# [Records for this exercise]

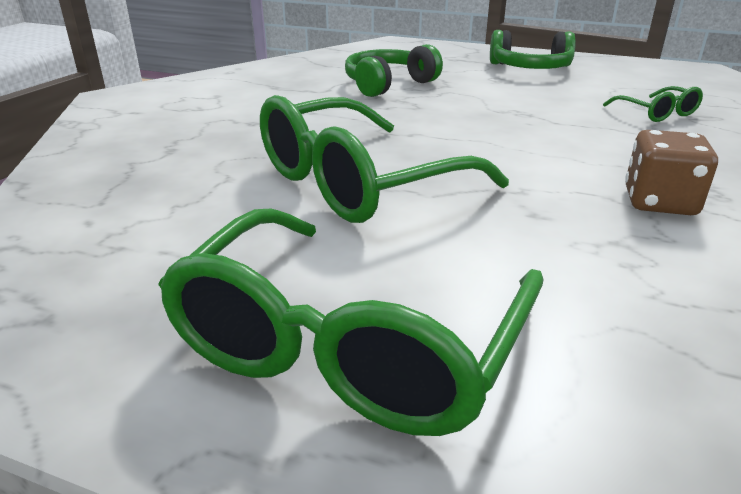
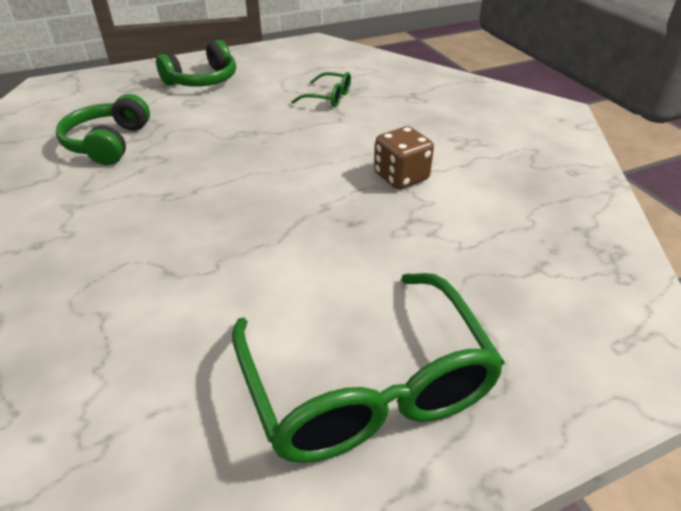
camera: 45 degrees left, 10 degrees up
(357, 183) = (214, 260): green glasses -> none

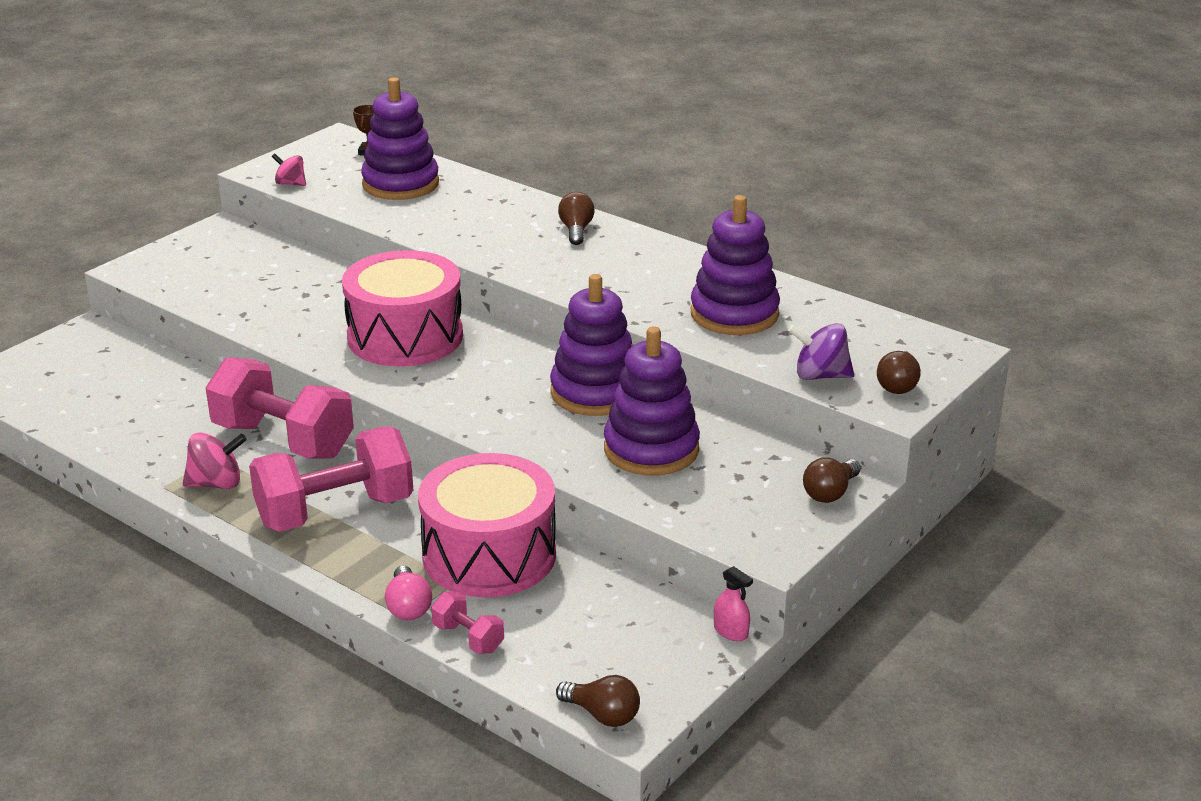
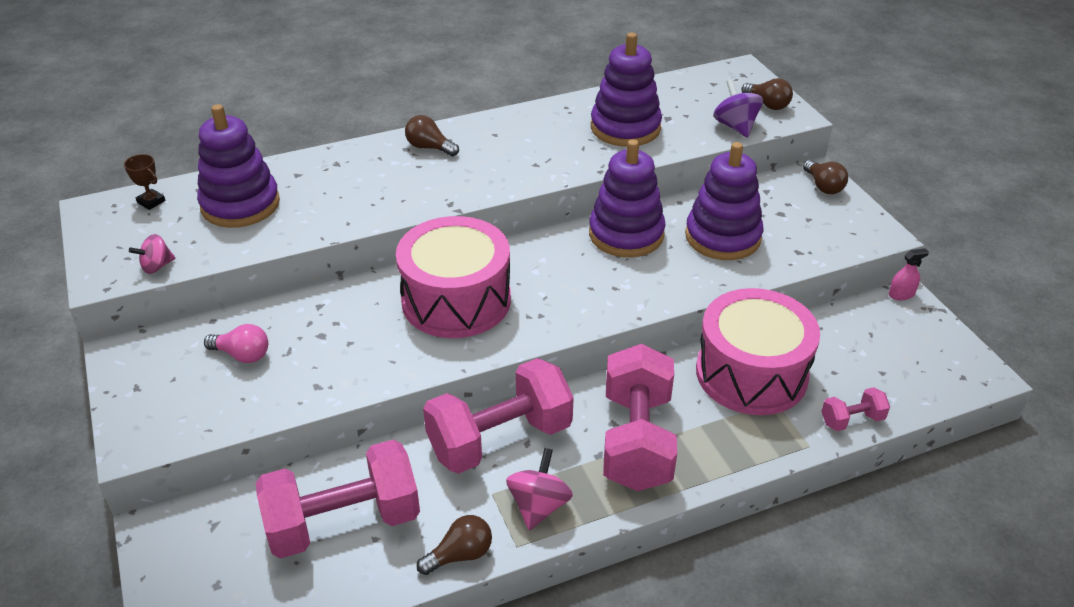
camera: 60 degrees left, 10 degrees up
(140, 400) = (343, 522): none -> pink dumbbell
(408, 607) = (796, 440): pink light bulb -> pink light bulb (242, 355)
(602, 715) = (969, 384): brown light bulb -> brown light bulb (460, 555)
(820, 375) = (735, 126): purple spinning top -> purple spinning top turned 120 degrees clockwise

# [What to work on]
Every entry, exactly as written: transcribe it, passing over any pictures.

# [Written answer]
camera: 45 degrees left, 10 degrees up
(357, 183) = (214, 260): green glasses -> none

camera: 60 degrees left, 10 degrees up
(140, 400) = (343, 522): none -> pink dumbbell
(408, 607) = (796, 440): pink light bulb -> pink light bulb (242, 355)
(602, 715) = (969, 384): brown light bulb -> brown light bulb (460, 555)
(820, 375) = (735, 126): purple spinning top -> purple spinning top turned 120 degrees clockwise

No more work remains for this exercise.